◆ **Exercise objective**:
For the entries below, report every line that includes the word "COIL".

====== Records for the task ======

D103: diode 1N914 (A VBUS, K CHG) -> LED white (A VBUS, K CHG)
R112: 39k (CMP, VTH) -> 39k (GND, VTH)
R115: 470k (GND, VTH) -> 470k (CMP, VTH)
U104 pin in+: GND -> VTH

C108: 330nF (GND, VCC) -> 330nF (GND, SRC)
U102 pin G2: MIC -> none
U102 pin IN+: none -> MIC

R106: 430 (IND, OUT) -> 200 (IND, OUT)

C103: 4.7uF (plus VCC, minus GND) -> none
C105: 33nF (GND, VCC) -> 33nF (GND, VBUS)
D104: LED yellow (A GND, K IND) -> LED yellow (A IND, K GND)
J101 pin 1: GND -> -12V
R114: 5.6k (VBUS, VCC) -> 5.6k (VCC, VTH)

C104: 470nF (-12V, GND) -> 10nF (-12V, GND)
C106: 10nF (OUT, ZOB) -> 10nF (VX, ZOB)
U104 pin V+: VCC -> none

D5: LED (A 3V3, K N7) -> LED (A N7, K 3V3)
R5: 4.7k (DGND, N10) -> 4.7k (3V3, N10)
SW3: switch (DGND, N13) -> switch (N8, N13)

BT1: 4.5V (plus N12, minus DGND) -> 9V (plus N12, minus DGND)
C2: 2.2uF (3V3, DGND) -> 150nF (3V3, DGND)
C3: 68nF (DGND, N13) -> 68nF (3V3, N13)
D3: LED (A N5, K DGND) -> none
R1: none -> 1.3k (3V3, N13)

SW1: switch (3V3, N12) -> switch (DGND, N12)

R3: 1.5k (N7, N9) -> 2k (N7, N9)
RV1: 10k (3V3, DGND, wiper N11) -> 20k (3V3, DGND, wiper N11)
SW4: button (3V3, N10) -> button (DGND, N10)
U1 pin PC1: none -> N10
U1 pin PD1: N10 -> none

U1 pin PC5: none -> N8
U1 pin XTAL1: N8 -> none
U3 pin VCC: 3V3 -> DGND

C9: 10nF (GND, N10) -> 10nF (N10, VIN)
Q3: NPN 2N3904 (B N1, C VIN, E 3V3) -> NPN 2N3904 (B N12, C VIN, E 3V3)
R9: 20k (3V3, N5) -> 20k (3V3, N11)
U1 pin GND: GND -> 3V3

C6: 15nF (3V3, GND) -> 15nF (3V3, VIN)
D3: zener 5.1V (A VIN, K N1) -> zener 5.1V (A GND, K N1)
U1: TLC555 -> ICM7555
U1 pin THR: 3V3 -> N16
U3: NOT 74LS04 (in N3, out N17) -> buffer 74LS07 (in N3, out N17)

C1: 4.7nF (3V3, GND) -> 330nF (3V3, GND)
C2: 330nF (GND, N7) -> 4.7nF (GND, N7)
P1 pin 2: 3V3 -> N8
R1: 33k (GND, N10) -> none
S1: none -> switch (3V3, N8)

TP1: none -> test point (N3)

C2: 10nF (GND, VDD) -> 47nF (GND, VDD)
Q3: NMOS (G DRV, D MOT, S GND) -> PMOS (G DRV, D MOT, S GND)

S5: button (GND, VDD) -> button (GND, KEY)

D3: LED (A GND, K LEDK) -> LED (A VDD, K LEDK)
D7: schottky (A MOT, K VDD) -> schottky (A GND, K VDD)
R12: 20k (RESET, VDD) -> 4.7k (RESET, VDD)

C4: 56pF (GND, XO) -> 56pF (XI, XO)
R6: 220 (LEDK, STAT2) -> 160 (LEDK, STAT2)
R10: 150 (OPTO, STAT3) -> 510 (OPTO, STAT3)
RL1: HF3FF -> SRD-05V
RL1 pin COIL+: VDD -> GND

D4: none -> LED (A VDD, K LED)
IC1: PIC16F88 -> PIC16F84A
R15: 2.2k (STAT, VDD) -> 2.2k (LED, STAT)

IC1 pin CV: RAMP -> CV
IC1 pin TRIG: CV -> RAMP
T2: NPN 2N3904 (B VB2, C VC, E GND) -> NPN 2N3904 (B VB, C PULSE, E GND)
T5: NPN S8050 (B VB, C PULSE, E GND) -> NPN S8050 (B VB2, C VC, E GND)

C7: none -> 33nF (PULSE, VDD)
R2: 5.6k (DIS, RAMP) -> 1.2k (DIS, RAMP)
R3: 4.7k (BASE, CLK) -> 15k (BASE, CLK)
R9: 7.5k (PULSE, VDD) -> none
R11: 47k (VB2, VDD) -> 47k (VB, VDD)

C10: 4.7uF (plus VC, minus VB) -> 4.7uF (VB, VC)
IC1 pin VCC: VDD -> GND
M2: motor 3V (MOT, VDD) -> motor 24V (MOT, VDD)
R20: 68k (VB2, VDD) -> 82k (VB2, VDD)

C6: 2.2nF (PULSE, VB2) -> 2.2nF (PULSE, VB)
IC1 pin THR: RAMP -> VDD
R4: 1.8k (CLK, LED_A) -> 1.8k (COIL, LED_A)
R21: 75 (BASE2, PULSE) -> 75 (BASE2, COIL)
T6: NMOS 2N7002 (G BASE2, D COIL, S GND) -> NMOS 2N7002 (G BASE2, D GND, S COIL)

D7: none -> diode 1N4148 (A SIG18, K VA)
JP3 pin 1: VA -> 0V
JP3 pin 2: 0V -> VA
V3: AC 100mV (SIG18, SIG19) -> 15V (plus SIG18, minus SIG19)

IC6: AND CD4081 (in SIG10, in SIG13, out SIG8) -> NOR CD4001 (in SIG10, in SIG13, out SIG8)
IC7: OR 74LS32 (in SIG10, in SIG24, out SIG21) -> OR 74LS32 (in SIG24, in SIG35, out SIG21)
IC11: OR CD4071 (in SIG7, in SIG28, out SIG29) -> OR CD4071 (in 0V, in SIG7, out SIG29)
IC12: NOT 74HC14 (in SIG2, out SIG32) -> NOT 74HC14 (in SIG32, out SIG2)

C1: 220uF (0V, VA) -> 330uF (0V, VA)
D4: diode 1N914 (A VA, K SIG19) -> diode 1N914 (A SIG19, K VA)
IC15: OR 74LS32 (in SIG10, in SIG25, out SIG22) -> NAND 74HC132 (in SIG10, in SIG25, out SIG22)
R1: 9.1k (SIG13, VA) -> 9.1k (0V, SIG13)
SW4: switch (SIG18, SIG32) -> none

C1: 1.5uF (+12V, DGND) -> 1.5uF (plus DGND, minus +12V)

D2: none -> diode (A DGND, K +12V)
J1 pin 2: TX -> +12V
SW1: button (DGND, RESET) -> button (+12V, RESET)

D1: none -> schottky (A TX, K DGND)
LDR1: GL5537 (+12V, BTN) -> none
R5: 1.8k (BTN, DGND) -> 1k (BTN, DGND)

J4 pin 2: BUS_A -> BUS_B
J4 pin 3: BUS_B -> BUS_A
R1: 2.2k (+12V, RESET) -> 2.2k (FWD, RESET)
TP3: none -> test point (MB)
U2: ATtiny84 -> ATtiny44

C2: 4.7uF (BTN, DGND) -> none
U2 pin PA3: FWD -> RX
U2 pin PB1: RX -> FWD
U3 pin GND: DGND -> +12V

======

◆ **Solution to the exercise**:
RL1 pin COIL+: VDD -> GND
R4: 1.8k (CLK, LED_A) -> 1.8k (COIL, LED_A)
R21: 75 (BASE2, PULSE) -> 75 (BASE2, COIL)
T6: NMOS 2N7002 (G BASE2, D COIL, S GND) -> NMOS 2N7002 (G BASE2, D GND, S COIL)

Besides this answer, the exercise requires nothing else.